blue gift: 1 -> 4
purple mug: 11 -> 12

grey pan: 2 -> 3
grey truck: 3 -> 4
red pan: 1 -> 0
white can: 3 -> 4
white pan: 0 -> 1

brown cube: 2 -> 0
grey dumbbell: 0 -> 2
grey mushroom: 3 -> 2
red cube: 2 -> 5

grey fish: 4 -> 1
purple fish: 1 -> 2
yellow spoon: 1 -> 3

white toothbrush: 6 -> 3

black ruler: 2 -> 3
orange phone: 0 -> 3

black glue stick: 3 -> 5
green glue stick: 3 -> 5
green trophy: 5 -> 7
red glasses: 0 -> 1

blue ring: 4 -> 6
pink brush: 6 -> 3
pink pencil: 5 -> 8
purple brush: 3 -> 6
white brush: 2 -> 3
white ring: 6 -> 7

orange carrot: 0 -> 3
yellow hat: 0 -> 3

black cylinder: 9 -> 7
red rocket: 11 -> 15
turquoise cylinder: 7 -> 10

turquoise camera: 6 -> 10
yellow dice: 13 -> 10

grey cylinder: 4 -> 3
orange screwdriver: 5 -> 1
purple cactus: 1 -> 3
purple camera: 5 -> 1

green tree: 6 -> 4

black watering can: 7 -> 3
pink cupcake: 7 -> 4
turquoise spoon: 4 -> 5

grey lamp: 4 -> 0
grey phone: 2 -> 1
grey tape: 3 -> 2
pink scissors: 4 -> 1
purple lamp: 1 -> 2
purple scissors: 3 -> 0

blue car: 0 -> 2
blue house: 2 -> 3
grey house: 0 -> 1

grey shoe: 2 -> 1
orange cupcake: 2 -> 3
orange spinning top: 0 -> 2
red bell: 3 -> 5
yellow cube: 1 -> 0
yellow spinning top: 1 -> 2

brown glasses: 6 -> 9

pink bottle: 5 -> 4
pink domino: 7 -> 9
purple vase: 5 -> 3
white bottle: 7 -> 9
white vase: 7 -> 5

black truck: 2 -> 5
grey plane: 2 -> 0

§ **WORK INSTRUCTION**
Using the listing above, print every entry verbatim.

§ **ANSWER BOX**
blue gift: 1 -> 4
purple mug: 11 -> 12

grey pan: 2 -> 3
grey truck: 3 -> 4
red pan: 1 -> 0
white can: 3 -> 4
white pan: 0 -> 1

brown cube: 2 -> 0
grey dumbbell: 0 -> 2
grey mushroom: 3 -> 2
red cube: 2 -> 5

grey fish: 4 -> 1
purple fish: 1 -> 2
yellow spoon: 1 -> 3

white toothbrush: 6 -> 3

black ruler: 2 -> 3
orange phone: 0 -> 3

black glue stick: 3 -> 5
green glue stick: 3 -> 5
green trophy: 5 -> 7
red glasses: 0 -> 1

blue ring: 4 -> 6
pink brush: 6 -> 3
pink pencil: 5 -> 8
purple brush: 3 -> 6
white brush: 2 -> 3
white ring: 6 -> 7

orange carrot: 0 -> 3
yellow hat: 0 -> 3

black cylinder: 9 -> 7
red rocket: 11 -> 15
turquoise cylinder: 7 -> 10

turquoise camera: 6 -> 10
yellow dice: 13 -> 10

grey cylinder: 4 -> 3
orange screwdriver: 5 -> 1
purple cactus: 1 -> 3
purple camera: 5 -> 1

green tree: 6 -> 4

black watering can: 7 -> 3
pink cupcake: 7 -> 4
turquoise spoon: 4 -> 5

grey lamp: 4 -> 0
grey phone: 2 -> 1
grey tape: 3 -> 2
pink scissors: 4 -> 1
purple lamp: 1 -> 2
purple scissors: 3 -> 0

blue car: 0 -> 2
blue house: 2 -> 3
grey house: 0 -> 1

grey shoe: 2 -> 1
orange cupcake: 2 -> 3
orange spinning top: 0 -> 2
red bell: 3 -> 5
yellow cube: 1 -> 0
yellow spinning top: 1 -> 2

brown glasses: 6 -> 9

pink bottle: 5 -> 4
pink domino: 7 -> 9
purple vase: 5 -> 3
white bottle: 7 -> 9
white vase: 7 -> 5

black truck: 2 -> 5
grey plane: 2 -> 0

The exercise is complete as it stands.